Print the entries once more, unchanged.

= = = = =

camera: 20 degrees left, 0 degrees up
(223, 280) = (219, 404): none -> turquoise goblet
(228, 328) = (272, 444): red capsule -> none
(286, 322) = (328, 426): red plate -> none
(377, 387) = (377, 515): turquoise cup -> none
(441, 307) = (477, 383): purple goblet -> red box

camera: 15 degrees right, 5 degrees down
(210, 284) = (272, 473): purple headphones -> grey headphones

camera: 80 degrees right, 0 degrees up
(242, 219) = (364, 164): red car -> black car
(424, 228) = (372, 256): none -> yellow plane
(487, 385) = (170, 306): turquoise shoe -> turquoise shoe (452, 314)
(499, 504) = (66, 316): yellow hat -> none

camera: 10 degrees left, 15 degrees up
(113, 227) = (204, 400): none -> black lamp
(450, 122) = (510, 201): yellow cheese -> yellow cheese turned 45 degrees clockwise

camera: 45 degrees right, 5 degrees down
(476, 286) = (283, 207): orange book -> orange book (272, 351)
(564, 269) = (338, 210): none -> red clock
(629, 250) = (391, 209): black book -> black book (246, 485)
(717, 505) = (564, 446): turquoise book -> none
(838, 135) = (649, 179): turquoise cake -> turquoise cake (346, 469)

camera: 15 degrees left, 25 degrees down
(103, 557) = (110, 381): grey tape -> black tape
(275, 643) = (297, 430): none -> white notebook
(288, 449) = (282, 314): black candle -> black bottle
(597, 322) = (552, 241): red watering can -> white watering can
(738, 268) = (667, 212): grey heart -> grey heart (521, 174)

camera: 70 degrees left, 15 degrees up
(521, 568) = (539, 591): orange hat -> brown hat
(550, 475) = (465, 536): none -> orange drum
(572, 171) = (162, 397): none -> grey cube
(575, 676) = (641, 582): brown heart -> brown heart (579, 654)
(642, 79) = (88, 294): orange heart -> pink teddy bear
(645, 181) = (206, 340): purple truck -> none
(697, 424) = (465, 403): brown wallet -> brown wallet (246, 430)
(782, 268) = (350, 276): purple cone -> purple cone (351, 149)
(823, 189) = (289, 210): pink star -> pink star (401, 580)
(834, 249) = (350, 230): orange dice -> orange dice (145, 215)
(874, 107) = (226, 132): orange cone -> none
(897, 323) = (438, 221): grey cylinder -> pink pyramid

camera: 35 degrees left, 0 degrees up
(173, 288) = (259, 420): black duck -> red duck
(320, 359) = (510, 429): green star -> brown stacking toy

= = = = =

> _THE COMPLETED TASK_
camera: 20 degrees left, 0 degrees up
(223, 280) = (219, 404): none -> turquoise goblet
(228, 328) = (272, 444): red capsule -> none
(286, 322) = (328, 426): red plate -> none
(377, 387) = (377, 515): turquoise cup -> none
(441, 307) = (477, 383): purple goblet -> red box

camera: 15 degrees right, 5 degrees down
(210, 284) = (272, 473): purple headphones -> grey headphones

camera: 80 degrees right, 0 degrees up
(242, 219) = (364, 164): red car -> black car
(424, 228) = (372, 256): none -> yellow plane
(487, 385) = (170, 306): turquoise shoe -> turquoise shoe (452, 314)
(499, 504) = (66, 316): yellow hat -> none

camera: 10 degrees left, 15 degrees up
(113, 227) = (204, 400): none -> black lamp
(450, 122) = (510, 201): yellow cheese -> yellow cheese turned 45 degrees clockwise

camera: 45 degrees right, 5 degrees down
(476, 286) = (283, 207): orange book -> orange book (272, 351)
(564, 269) = (338, 210): none -> red clock
(629, 250) = (391, 209): black book -> black book (246, 485)
(717, 505) = (564, 446): turquoise book -> none
(838, 135) = (649, 179): turquoise cake -> turquoise cake (346, 469)

camera: 15 degrees left, 25 degrees down
(103, 557) = (110, 381): grey tape -> black tape
(275, 643) = (297, 430): none -> white notebook
(288, 449) = (282, 314): black candle -> black bottle
(597, 322) = (552, 241): red watering can -> white watering can
(738, 268) = (667, 212): grey heart -> grey heart (521, 174)

camera: 70 degrees left, 15 degrees up
(521, 568) = (539, 591): orange hat -> brown hat
(550, 475) = (465, 536): none -> orange drum
(572, 171) = (162, 397): none -> grey cube
(575, 676) = (641, 582): brown heart -> brown heart (579, 654)
(642, 79) = (88, 294): orange heart -> pink teddy bear
(645, 181) = (206, 340): purple truck -> none
(697, 424) = (465, 403): brown wallet -> brown wallet (246, 430)
(782, 268) = (350, 276): purple cone -> purple cone (351, 149)
(823, 189) = (289, 210): pink star -> pink star (401, 580)
(834, 249) = (350, 230): orange dice -> orange dice (145, 215)
(874, 107) = (226, 132): orange cone -> none
(897, 323) = (438, 221): grey cylinder -> pink pyramid

camera: 35 degrees left, 0 degrees up
(173, 288) = (259, 420): black duck -> red duck
(320, 359) = (510, 429): green star -> brown stacking toy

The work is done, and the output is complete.